─── RECORD EXTRACTS ───

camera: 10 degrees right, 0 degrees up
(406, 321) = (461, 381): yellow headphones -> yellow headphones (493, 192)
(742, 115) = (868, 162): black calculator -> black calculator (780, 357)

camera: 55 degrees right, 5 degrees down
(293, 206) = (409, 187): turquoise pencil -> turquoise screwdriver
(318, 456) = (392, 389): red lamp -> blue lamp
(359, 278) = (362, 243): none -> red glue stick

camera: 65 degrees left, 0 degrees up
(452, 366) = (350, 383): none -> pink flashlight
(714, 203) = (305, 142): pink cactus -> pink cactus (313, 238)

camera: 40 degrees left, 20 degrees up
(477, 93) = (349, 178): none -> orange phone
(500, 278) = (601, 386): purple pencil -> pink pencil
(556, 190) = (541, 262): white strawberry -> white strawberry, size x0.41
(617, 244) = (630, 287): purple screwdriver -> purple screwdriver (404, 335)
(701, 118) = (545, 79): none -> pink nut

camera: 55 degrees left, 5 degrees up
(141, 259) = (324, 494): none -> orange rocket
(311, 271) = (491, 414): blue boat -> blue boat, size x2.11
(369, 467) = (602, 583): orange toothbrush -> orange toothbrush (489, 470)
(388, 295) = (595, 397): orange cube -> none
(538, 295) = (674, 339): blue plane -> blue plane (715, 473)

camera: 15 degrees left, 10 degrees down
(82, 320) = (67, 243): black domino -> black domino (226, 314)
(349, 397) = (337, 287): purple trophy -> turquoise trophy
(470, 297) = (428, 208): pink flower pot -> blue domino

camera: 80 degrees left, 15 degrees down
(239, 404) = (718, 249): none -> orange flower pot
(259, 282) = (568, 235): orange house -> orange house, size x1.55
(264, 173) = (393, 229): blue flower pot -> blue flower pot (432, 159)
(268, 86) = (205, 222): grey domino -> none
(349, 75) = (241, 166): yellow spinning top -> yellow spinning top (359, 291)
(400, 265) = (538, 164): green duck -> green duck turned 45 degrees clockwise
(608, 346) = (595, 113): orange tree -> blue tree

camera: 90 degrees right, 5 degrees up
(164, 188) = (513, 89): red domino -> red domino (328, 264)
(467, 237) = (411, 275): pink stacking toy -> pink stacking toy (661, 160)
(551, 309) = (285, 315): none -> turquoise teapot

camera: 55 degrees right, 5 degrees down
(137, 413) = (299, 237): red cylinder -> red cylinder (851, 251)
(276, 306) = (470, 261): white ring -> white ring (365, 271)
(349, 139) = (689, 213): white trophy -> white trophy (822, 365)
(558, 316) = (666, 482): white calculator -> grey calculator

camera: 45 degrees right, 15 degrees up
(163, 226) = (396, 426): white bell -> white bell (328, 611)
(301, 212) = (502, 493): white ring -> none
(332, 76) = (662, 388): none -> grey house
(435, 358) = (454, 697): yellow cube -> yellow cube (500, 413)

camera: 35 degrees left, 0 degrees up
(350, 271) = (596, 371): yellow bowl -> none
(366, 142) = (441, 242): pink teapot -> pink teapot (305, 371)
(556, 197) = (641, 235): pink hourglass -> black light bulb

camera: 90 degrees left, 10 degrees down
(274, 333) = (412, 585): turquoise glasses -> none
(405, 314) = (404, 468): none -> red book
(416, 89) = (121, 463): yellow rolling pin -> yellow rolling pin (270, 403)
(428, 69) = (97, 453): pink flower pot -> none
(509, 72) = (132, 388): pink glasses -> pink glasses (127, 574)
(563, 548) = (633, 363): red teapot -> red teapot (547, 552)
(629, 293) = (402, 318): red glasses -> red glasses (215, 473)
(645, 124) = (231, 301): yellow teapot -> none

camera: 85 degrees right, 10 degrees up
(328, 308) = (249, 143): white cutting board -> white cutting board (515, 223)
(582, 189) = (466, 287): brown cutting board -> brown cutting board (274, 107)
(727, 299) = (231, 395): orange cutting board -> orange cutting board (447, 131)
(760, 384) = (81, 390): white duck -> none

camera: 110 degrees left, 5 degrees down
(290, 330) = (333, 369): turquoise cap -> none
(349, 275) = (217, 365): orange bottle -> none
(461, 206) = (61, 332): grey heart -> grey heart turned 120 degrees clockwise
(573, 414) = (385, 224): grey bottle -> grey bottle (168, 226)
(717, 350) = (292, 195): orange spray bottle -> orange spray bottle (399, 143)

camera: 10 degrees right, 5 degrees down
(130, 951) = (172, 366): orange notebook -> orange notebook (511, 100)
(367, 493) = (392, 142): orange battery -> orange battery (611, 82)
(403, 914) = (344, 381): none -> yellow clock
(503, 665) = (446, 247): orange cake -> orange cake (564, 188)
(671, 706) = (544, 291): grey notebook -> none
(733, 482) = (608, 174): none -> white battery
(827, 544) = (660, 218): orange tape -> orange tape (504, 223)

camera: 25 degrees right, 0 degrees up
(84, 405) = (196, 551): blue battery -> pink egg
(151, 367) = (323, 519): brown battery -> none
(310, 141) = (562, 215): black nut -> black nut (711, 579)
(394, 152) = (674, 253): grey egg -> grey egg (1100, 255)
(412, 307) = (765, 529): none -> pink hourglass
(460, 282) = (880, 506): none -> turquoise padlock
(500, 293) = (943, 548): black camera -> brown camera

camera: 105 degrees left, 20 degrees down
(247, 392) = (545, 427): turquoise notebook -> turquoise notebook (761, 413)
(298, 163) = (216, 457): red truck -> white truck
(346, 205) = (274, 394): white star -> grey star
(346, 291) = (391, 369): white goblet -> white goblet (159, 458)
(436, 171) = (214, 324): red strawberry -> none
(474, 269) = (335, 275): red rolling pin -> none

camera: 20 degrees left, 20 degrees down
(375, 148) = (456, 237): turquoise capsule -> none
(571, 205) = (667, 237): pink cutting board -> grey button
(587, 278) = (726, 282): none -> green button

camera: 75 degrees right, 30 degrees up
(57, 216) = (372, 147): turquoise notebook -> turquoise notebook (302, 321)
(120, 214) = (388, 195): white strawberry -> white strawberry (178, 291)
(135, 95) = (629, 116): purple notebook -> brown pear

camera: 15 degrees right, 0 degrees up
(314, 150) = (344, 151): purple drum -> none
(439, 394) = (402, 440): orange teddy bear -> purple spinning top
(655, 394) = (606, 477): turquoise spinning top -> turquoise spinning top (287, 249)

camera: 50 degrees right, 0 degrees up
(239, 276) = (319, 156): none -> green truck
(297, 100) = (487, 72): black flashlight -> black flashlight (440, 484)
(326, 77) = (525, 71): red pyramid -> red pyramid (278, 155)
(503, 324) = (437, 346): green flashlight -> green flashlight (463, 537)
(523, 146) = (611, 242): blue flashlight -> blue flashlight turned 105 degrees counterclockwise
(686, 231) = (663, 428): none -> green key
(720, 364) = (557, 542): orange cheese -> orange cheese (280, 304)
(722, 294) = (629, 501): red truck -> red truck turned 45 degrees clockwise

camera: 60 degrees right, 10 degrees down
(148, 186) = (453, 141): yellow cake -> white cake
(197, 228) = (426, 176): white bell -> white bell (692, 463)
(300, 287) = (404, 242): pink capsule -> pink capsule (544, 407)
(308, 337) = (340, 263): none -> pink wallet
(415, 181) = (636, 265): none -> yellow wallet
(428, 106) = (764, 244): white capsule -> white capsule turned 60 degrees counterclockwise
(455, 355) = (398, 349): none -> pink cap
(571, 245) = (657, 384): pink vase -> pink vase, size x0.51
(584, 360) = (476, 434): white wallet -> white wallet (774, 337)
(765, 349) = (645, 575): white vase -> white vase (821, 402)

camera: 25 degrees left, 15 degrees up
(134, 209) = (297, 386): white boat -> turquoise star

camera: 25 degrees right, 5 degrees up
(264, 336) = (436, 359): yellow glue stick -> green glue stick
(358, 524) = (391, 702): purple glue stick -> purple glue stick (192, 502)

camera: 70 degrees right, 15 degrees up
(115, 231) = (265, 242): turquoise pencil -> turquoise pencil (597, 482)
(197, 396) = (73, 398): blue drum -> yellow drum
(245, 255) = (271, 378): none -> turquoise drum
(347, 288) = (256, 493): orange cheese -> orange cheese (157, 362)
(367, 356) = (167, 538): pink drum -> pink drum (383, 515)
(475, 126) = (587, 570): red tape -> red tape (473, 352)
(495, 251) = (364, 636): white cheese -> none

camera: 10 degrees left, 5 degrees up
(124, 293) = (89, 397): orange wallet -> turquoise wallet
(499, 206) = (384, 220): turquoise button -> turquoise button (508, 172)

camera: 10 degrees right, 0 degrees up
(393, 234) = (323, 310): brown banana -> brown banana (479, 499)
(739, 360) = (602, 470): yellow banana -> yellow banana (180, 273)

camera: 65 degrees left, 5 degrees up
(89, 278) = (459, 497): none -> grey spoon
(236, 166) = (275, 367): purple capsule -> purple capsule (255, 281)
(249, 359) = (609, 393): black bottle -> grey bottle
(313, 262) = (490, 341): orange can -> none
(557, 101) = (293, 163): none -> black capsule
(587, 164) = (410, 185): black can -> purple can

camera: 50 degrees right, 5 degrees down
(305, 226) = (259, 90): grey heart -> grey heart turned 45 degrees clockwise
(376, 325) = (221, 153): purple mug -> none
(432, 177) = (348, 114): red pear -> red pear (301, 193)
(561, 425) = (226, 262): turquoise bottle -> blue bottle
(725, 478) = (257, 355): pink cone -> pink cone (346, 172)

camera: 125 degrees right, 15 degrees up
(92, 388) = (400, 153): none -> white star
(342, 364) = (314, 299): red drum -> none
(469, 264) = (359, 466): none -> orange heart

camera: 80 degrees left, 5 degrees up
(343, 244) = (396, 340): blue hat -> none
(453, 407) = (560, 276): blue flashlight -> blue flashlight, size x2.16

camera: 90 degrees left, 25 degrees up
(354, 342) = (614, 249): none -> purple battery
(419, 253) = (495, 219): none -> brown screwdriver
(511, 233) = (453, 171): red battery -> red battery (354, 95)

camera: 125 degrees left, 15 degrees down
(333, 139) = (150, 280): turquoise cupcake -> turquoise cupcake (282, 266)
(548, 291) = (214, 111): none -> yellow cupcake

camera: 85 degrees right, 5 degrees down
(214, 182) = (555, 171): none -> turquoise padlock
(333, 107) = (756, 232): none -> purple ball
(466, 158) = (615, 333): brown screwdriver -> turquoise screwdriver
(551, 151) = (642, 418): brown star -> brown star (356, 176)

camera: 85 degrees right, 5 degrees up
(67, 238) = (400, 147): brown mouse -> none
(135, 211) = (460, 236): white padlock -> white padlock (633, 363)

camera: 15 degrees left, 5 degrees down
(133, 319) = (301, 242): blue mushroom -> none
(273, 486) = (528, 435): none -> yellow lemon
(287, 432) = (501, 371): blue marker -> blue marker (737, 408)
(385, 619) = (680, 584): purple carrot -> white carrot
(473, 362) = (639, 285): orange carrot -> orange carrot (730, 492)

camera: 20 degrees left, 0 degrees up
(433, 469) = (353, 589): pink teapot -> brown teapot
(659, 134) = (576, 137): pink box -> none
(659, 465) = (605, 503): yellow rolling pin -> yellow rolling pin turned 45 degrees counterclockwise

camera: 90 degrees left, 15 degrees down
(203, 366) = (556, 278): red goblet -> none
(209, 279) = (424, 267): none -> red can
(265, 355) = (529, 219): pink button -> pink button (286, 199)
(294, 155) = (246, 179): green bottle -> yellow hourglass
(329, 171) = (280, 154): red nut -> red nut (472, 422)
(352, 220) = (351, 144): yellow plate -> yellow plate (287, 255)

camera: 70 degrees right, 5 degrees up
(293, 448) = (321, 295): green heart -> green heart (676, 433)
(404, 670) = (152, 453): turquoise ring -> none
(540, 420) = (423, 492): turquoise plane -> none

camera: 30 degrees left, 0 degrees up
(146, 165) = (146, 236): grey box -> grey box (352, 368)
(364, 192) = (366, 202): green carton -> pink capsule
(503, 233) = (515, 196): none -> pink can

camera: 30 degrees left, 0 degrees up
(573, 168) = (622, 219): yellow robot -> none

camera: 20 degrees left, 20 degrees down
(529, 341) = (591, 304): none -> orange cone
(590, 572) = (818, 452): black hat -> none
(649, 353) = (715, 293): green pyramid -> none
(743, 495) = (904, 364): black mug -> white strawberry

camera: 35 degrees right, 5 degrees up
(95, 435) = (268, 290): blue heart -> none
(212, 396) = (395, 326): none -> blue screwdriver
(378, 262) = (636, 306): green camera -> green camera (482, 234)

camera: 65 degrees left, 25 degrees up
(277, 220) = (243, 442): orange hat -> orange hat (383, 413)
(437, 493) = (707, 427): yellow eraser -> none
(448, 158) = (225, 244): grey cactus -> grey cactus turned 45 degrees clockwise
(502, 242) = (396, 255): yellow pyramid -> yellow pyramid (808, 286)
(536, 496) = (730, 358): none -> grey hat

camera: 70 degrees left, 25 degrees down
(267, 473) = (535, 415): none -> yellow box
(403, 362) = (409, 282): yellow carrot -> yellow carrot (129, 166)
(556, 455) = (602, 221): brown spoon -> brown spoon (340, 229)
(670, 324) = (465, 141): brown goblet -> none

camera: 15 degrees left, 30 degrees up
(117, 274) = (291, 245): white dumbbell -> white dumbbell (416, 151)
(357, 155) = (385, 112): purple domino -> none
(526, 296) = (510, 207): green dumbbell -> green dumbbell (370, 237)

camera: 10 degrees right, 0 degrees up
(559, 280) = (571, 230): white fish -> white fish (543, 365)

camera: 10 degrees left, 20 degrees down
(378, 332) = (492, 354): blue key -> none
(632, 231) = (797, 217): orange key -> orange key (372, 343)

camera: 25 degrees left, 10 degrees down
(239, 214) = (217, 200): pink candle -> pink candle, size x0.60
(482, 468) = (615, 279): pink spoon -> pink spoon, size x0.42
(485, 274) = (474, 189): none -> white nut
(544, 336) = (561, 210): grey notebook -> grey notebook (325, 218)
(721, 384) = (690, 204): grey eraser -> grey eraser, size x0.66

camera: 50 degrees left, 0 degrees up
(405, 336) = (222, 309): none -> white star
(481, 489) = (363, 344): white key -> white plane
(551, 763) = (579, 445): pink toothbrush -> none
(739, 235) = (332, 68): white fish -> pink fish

───

** EXERCISE OBJECTIVE **
Return each full line of the entries that contains the word "black".

** ANSWER BOX **
(742, 115) = (868, 162): black calculator -> black calculator (780, 357)
(82, 320) = (67, 243): black domino -> black domino (226, 314)
(556, 197) = (641, 235): pink hourglass -> black light bulb
(310, 141) = (562, 215): black nut -> black nut (711, 579)
(500, 293) = (943, 548): black camera -> brown camera
(297, 100) = (487, 72): black flashlight -> black flashlight (440, 484)
(249, 359) = (609, 393): black bottle -> grey bottle
(557, 101) = (293, 163): none -> black capsule
(587, 164) = (410, 185): black can -> purple can
(590, 572) = (818, 452): black hat -> none
(743, 495) = (904, 364): black mug -> white strawberry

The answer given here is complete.